━━━━━ DATA LISTING ━━━━━

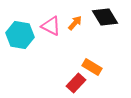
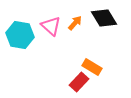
black diamond: moved 1 px left, 1 px down
pink triangle: rotated 15 degrees clockwise
red rectangle: moved 3 px right, 1 px up
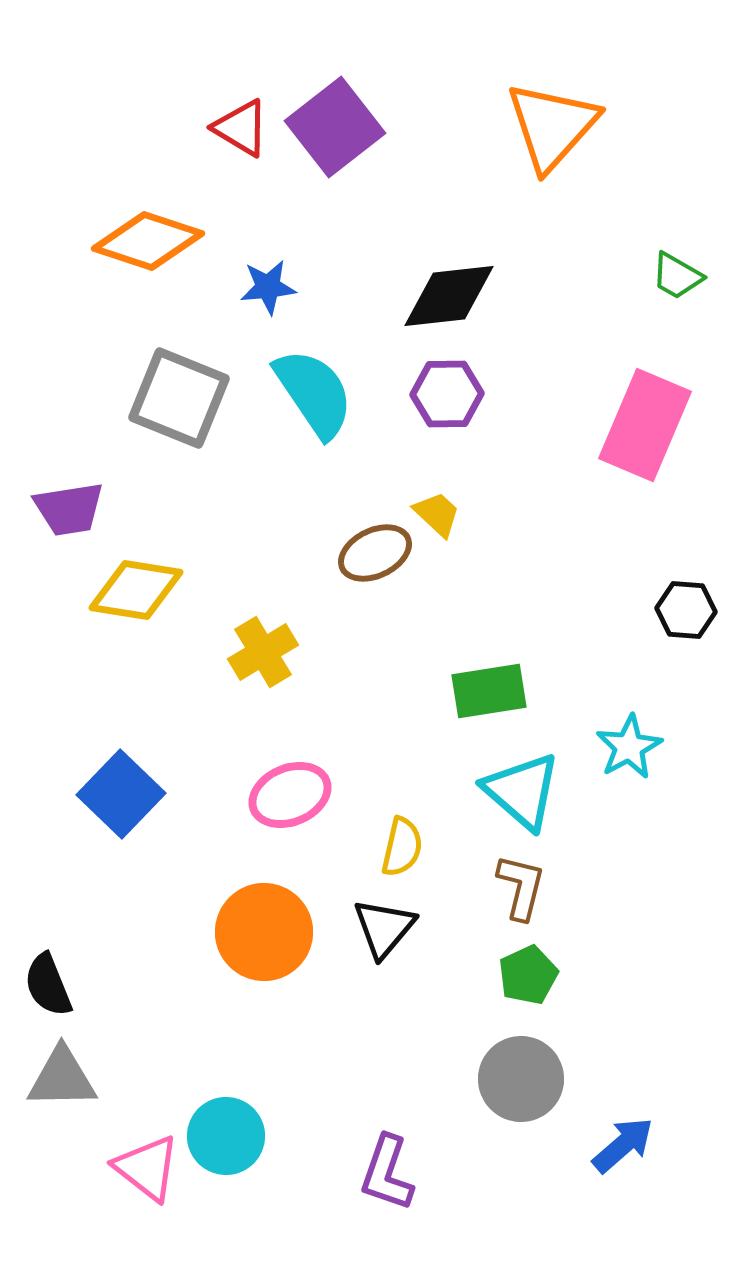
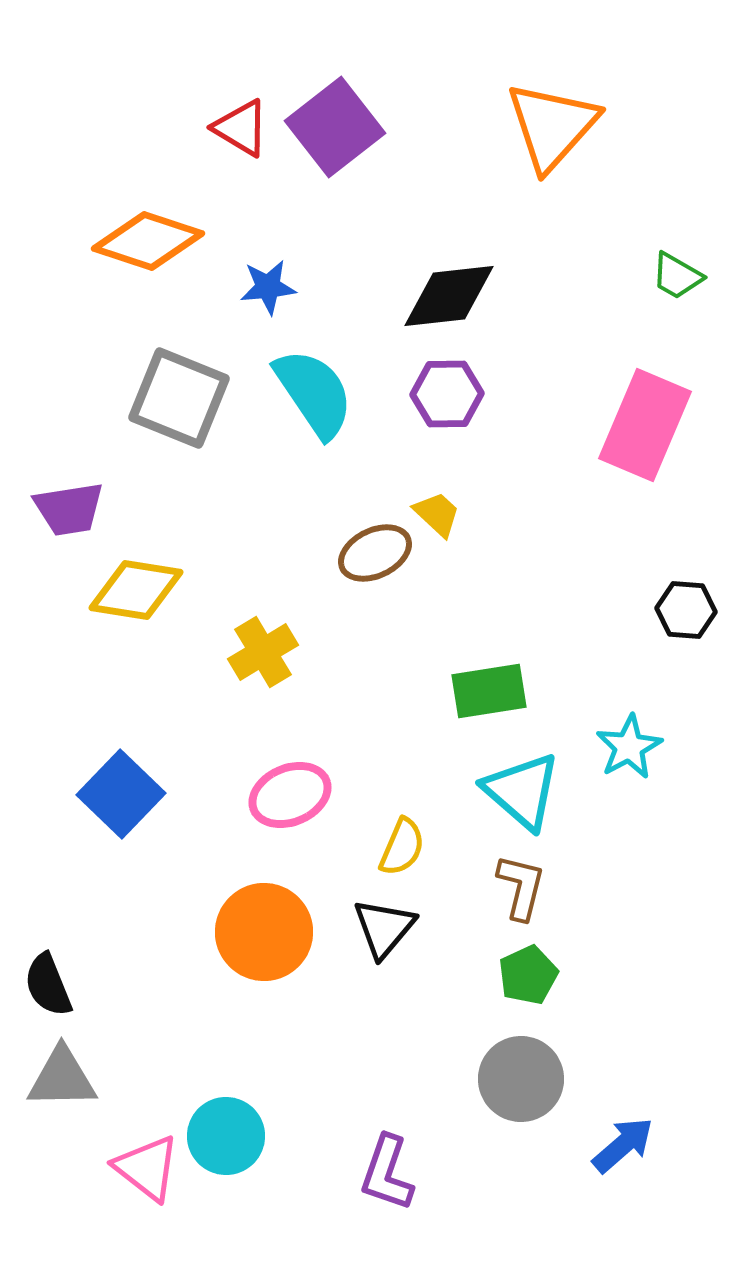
yellow semicircle: rotated 10 degrees clockwise
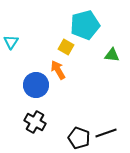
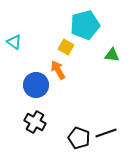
cyan triangle: moved 3 px right; rotated 28 degrees counterclockwise
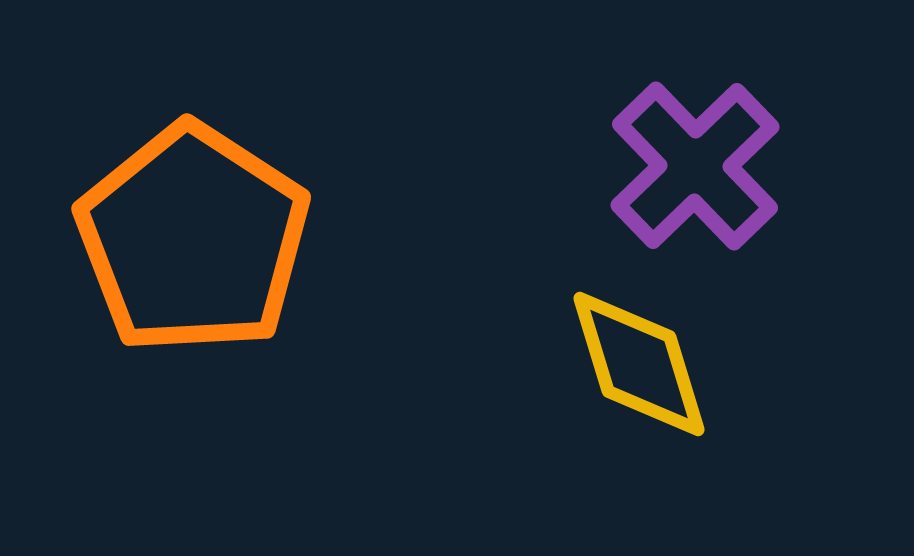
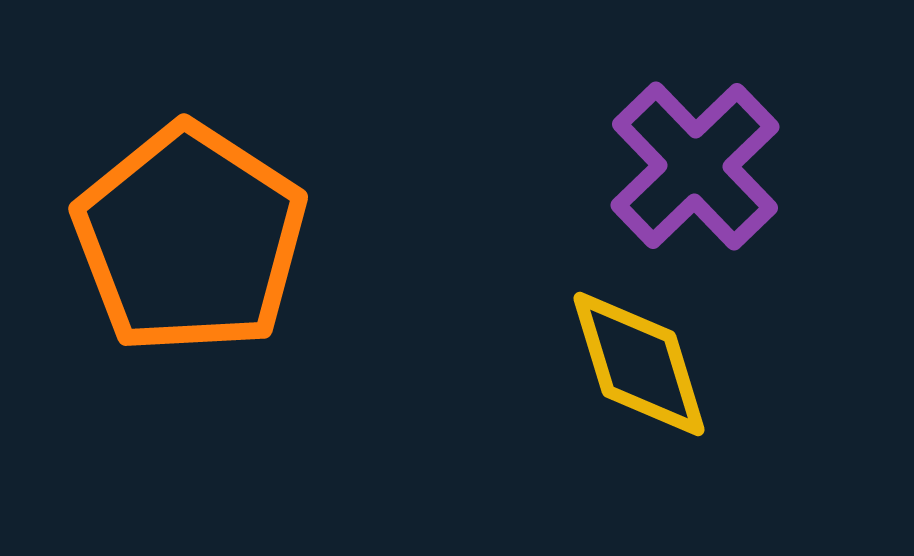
orange pentagon: moved 3 px left
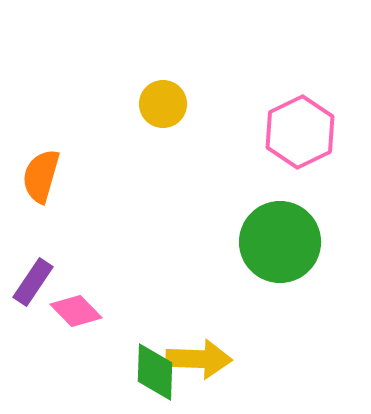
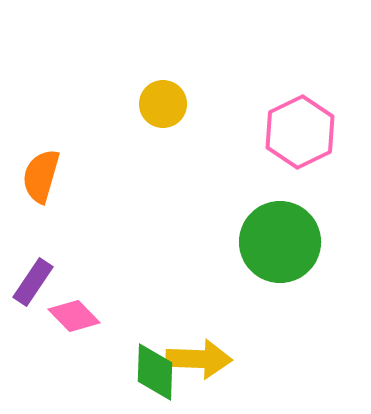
pink diamond: moved 2 px left, 5 px down
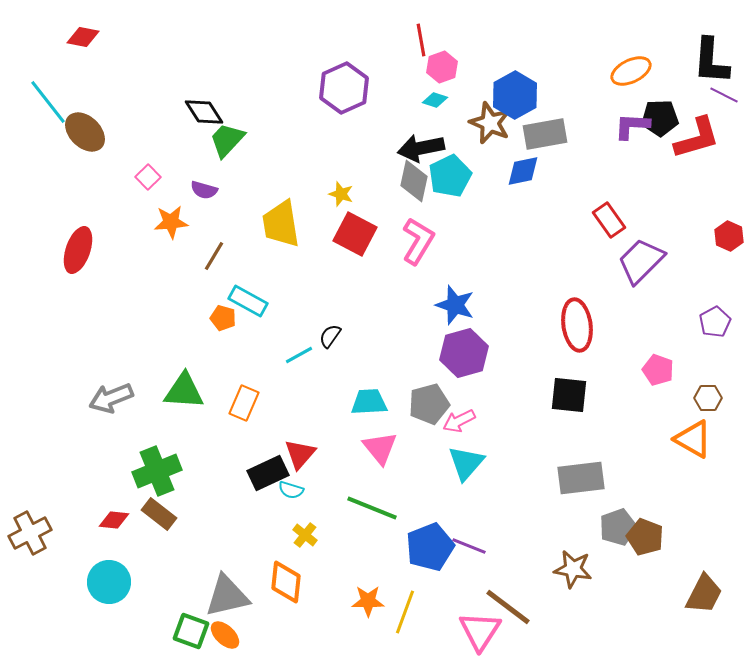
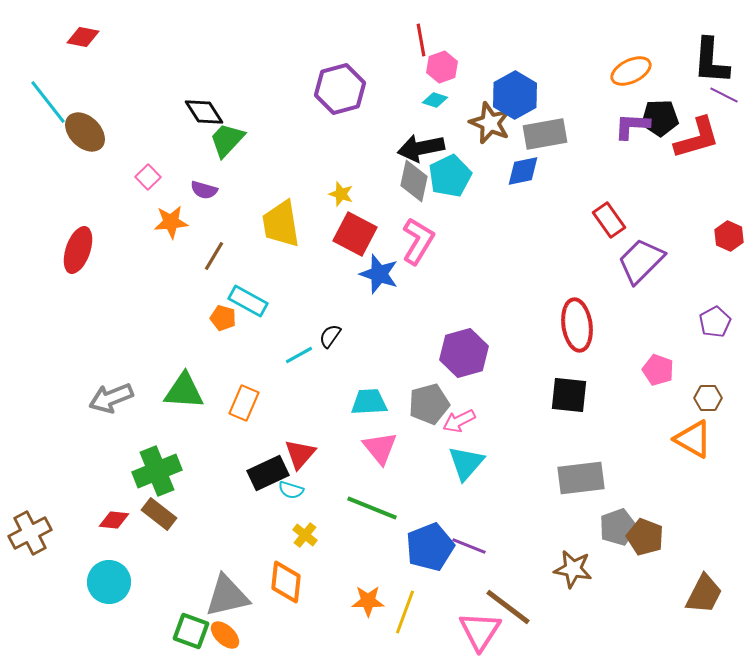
purple hexagon at (344, 88): moved 4 px left, 1 px down; rotated 9 degrees clockwise
blue star at (455, 305): moved 76 px left, 31 px up
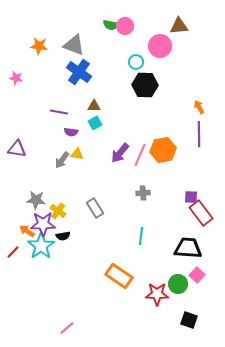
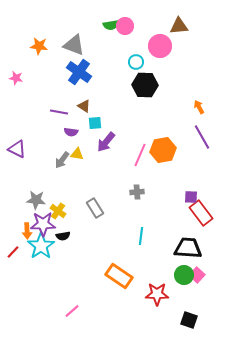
green semicircle at (111, 25): rotated 21 degrees counterclockwise
brown triangle at (94, 106): moved 10 px left; rotated 32 degrees clockwise
cyan square at (95, 123): rotated 24 degrees clockwise
purple line at (199, 134): moved 3 px right, 3 px down; rotated 30 degrees counterclockwise
purple triangle at (17, 149): rotated 18 degrees clockwise
purple arrow at (120, 153): moved 14 px left, 11 px up
gray cross at (143, 193): moved 6 px left, 1 px up
orange arrow at (27, 231): rotated 126 degrees counterclockwise
green circle at (178, 284): moved 6 px right, 9 px up
pink line at (67, 328): moved 5 px right, 17 px up
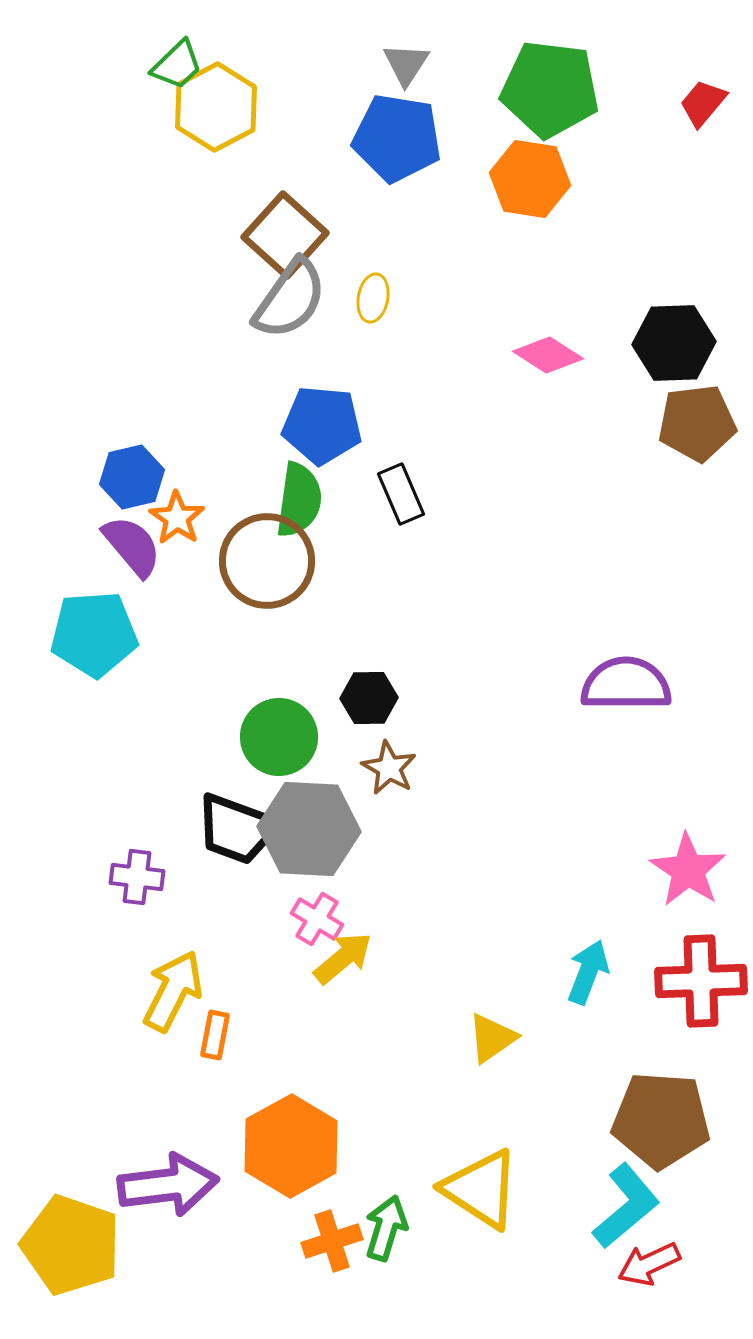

━━━━━

PROBLEM TO WORK ON>
The answer must be every line from the entries above that holds the string "semicircle".

SOLUTION FOR THIS EXERCISE>
yellow semicircle: rotated 10 degrees clockwise
green semicircle at (111, 25): rotated 21 degrees counterclockwise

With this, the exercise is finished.